Assigned task - Each record below is to be output unchanged, and any picture is to be dropped.

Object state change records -

+---+

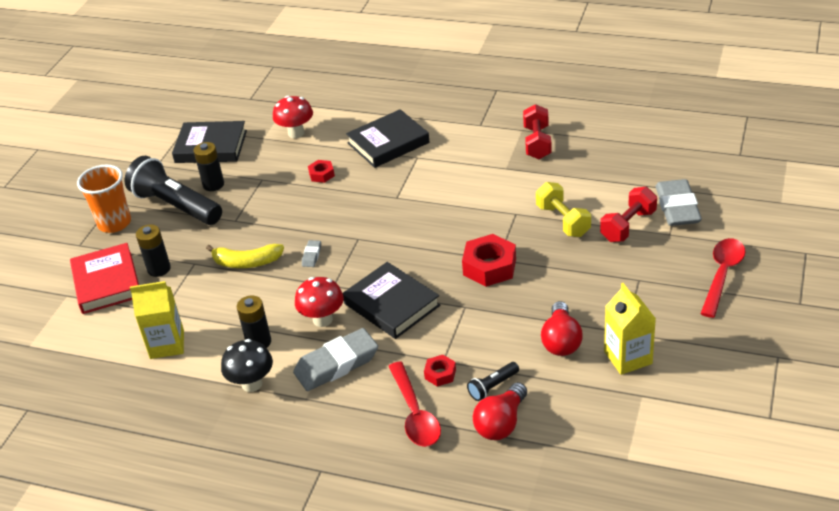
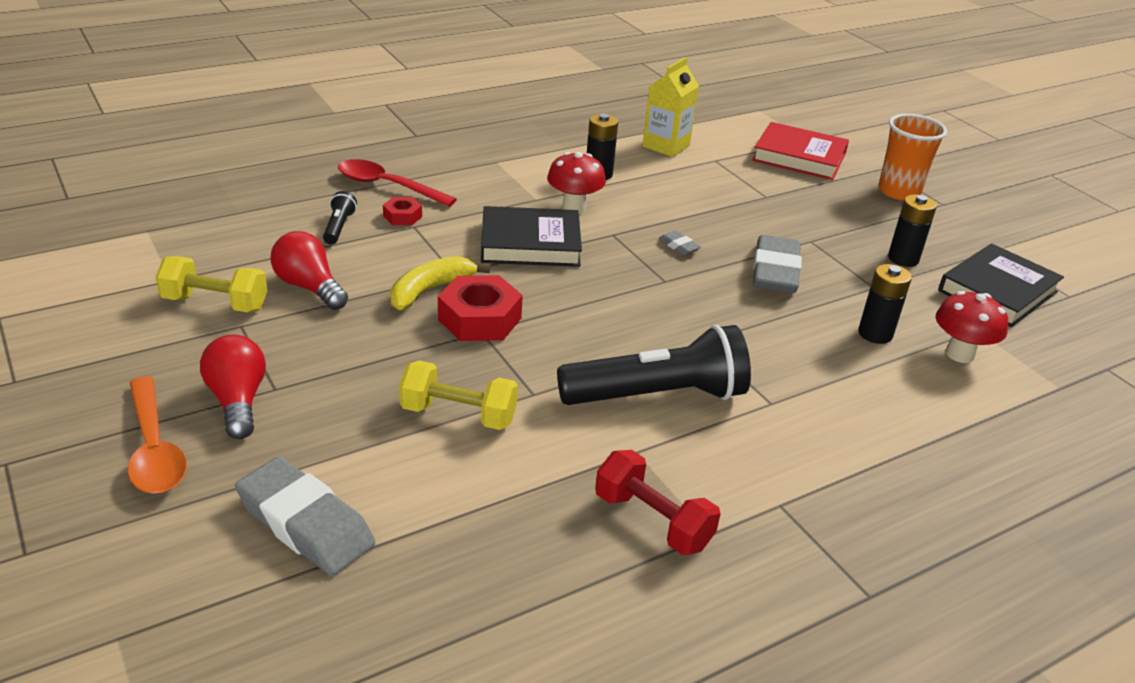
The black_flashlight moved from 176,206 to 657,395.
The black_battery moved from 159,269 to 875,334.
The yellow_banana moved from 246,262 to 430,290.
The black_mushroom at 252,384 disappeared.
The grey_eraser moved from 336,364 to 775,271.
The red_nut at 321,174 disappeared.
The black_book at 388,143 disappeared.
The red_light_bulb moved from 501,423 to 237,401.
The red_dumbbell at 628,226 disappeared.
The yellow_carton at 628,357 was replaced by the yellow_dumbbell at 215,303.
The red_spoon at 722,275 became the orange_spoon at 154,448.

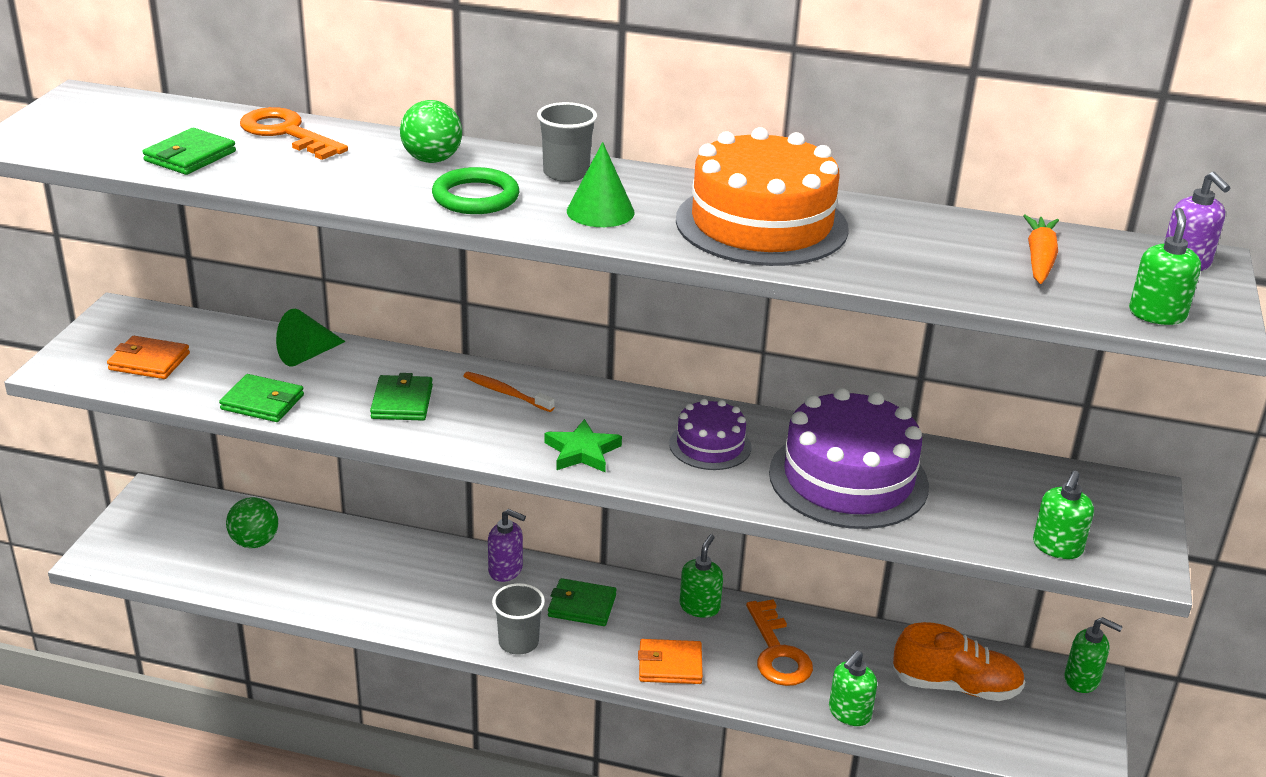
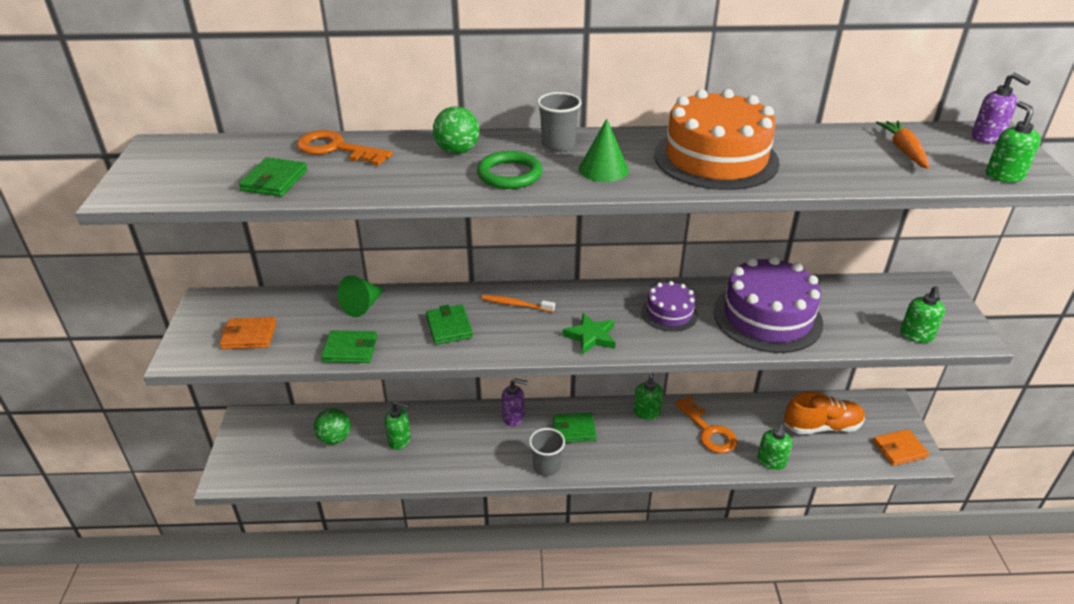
The orange_wallet moved from 670,665 to 899,449.
The green_soap_dispenser moved from 1082,679 to 399,440.

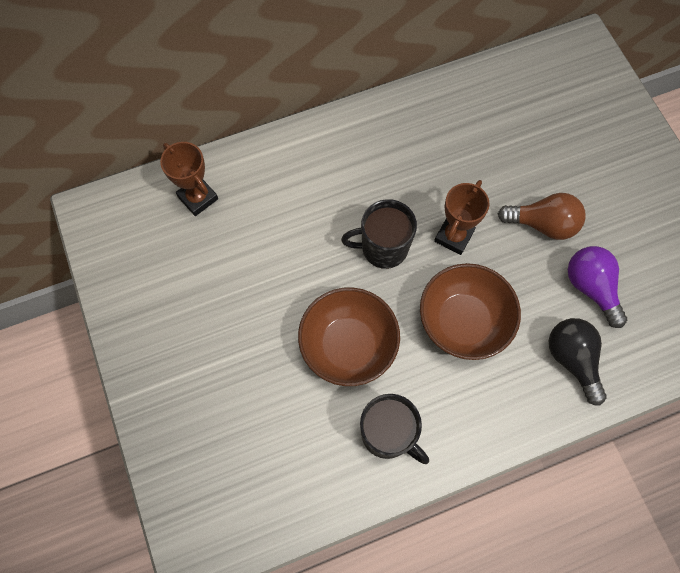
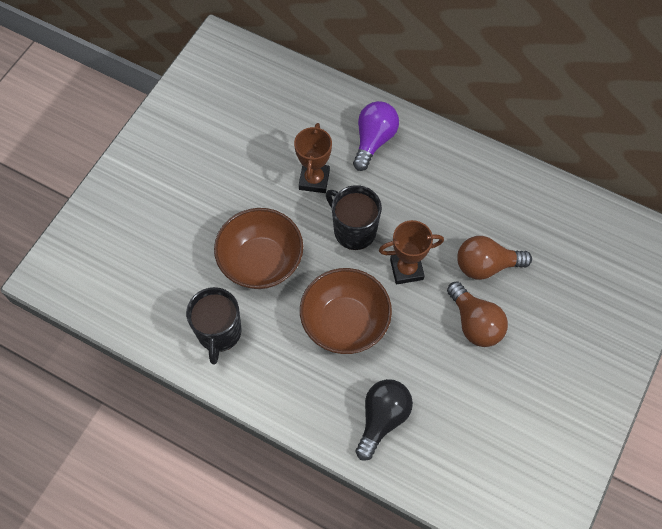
The brown_trophy moved from 198,198 to 314,180.
The purple_light_bulb moved from 591,287 to 374,140.
The brown_light_bulb at 486,265 appeared.

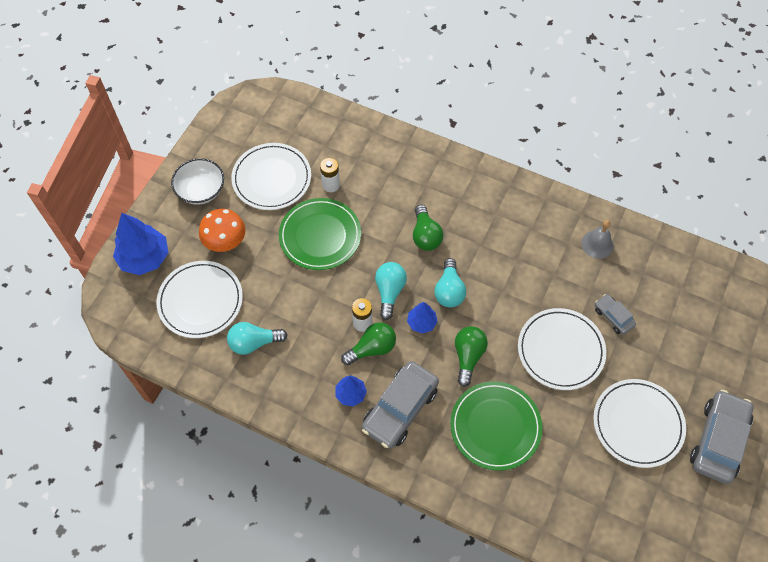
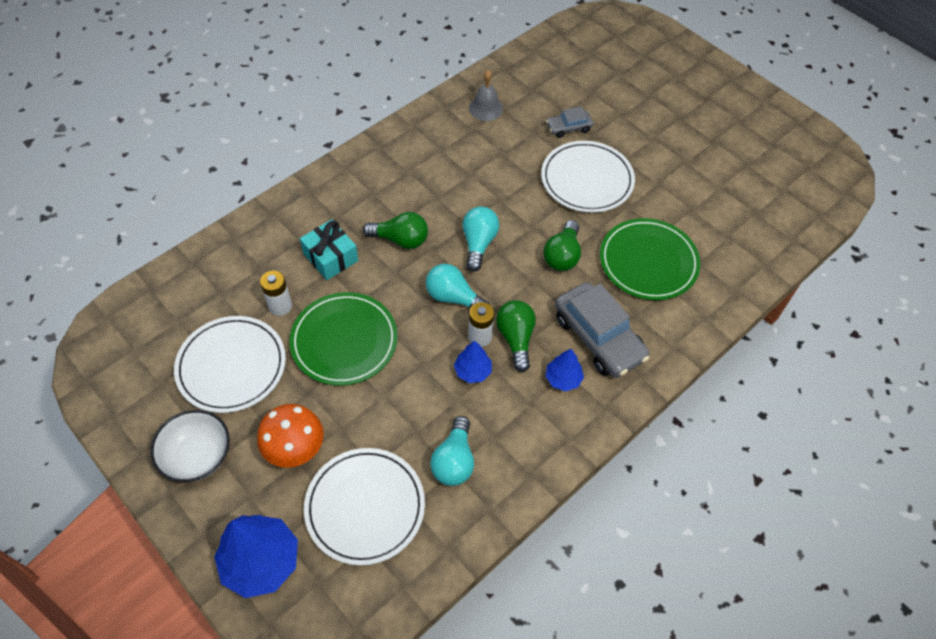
The blue_tree moved from 421,323 to 473,371.
The turquoise_light_bulb at 449,291 turned 105 degrees counterclockwise.
The green_light_bulb at 468,356 turned 105 degrees counterclockwise.
The white_plate at 638,424 disappeared.
The grey_car at 718,440 disappeared.
The turquoise_gift at 330,257 appeared.

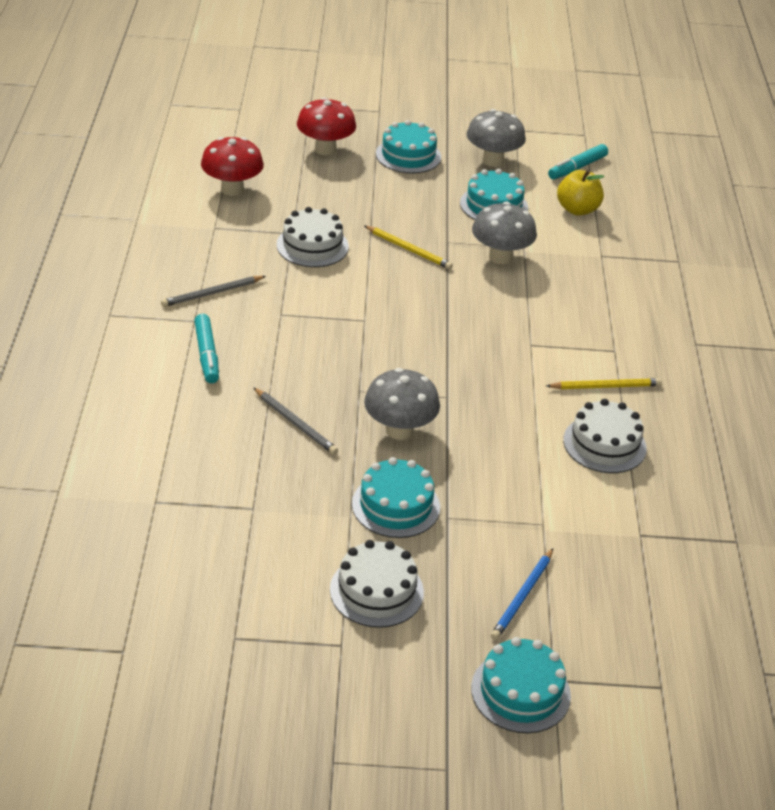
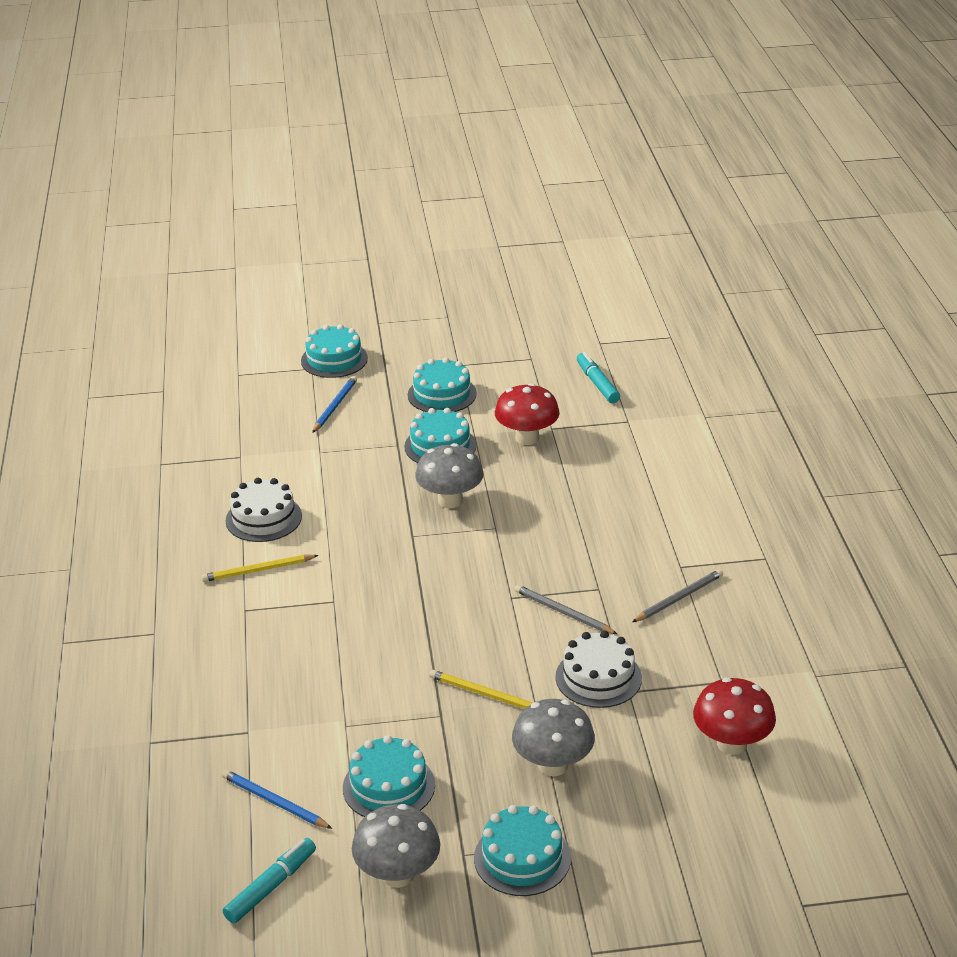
The turquoise_marker moved from 207,355 to 597,383.
The grey_pencil moved from 295,423 to 563,612.
The red_mushroom moved from 325,149 to 527,438.
The white_cake at 376,591 became the turquoise_cake at 442,394.
The grey_mushroom moved from 500,257 to 553,765.
The yellow_apple at 577,209 was replaced by the blue_pencil at 275,802.

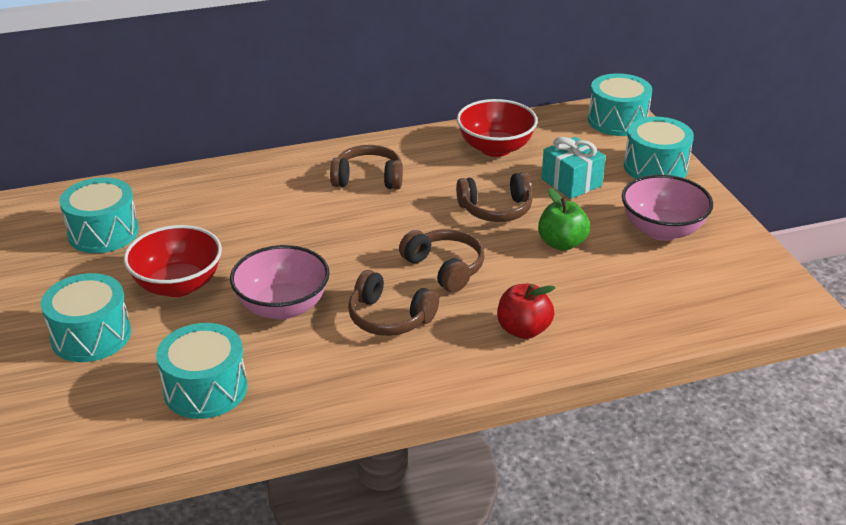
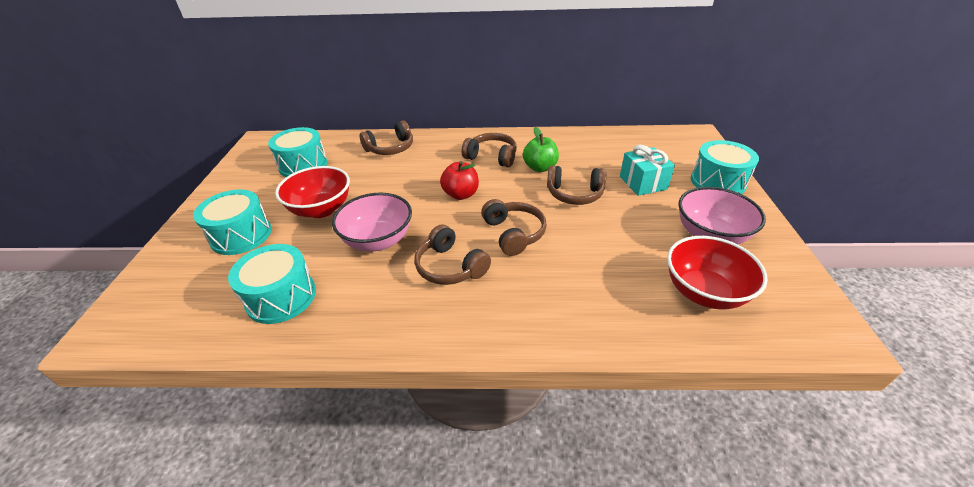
The red_bowl moved from 495,148 to 704,292.
The red_apple moved from 523,330 to 461,194.
The green_apple moved from 562,243 to 540,168.
The turquoise_drum at 617,120 disappeared.
The brown_headphones at 390,148 appeared.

+---+

Reply -
The black_flashlight moved from 176,206 to 657,395.
The black_battery moved from 159,269 to 875,334.
The yellow_banana moved from 246,262 to 430,290.
The black_mushroom at 252,384 disappeared.
The grey_eraser moved from 336,364 to 775,271.
The red_nut at 321,174 disappeared.
The black_book at 388,143 disappeared.
The red_light_bulb moved from 501,423 to 237,401.
The red_dumbbell at 628,226 disappeared.
The yellow_carton at 628,357 was replaced by the yellow_dumbbell at 215,303.
The red_spoon at 722,275 became the orange_spoon at 154,448.

The orange_wallet moved from 670,665 to 899,449.
The green_soap_dispenser moved from 1082,679 to 399,440.

The brown_trophy moved from 198,198 to 314,180.
The purple_light_bulb moved from 591,287 to 374,140.
The brown_light_bulb at 486,265 appeared.

The blue_tree moved from 421,323 to 473,371.
The turquoise_light_bulb at 449,291 turned 105 degrees counterclockwise.
The green_light_bulb at 468,356 turned 105 degrees counterclockwise.
The white_plate at 638,424 disappeared.
The grey_car at 718,440 disappeared.
The turquoise_gift at 330,257 appeared.

The turquoise_marker moved from 207,355 to 597,383.
The grey_pencil moved from 295,423 to 563,612.
The red_mushroom moved from 325,149 to 527,438.
The white_cake at 376,591 became the turquoise_cake at 442,394.
The grey_mushroom moved from 500,257 to 553,765.
The yellow_apple at 577,209 was replaced by the blue_pencil at 275,802.

The red_bowl moved from 495,148 to 704,292.
The red_apple moved from 523,330 to 461,194.
The green_apple moved from 562,243 to 540,168.
The turquoise_drum at 617,120 disappeared.
The brown_headphones at 390,148 appeared.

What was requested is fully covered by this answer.